Exercise details: Look in the material below for the line holding "brown eraser: 2 -> 5". Set it down exactly, with each later line up to and including the line holding "pink headphones: 2 -> 0".

Recorded data START

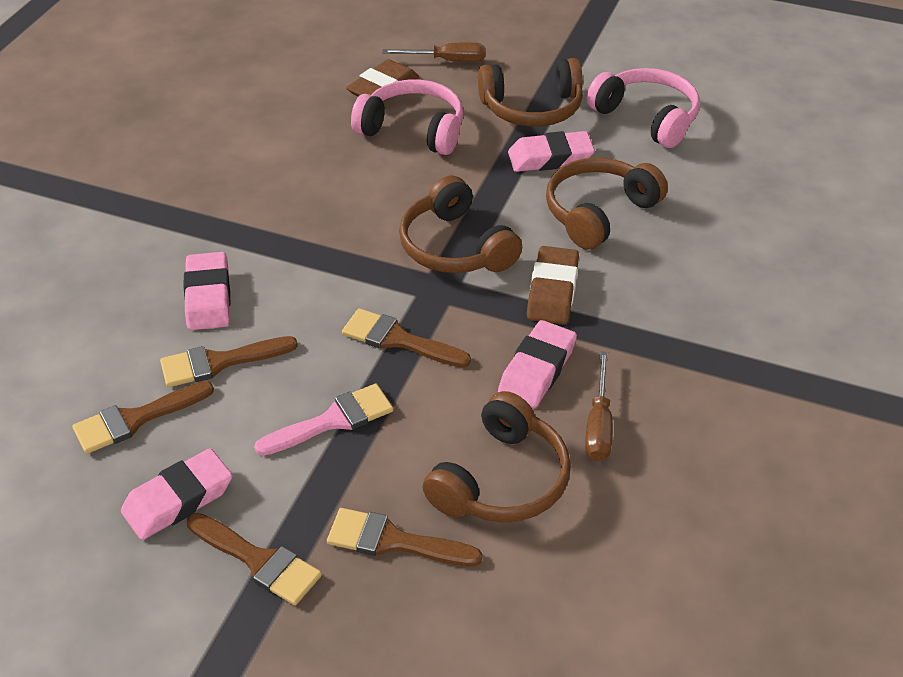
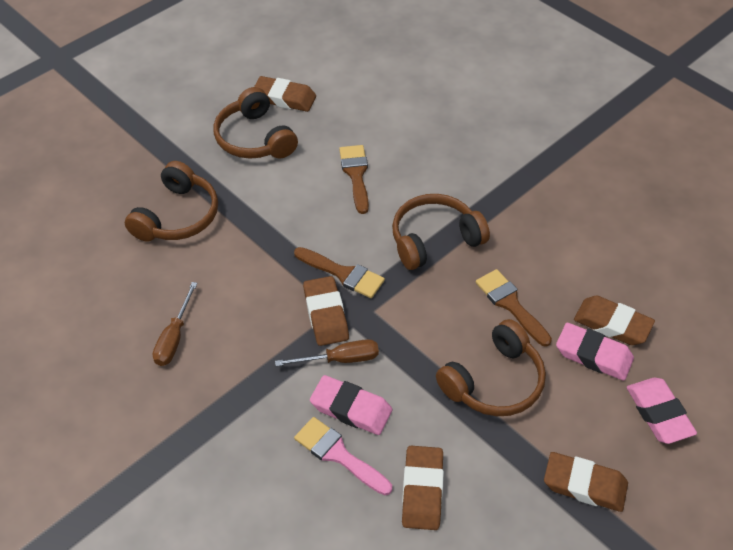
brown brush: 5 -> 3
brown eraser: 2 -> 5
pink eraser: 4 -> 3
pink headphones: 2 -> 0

Recorded data END
Recorded data START

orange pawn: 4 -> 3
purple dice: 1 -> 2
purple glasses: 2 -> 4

Recorded data END

Answer to the problem:
brown eraser: 2 -> 5
pink eraser: 4 -> 3
pink headphones: 2 -> 0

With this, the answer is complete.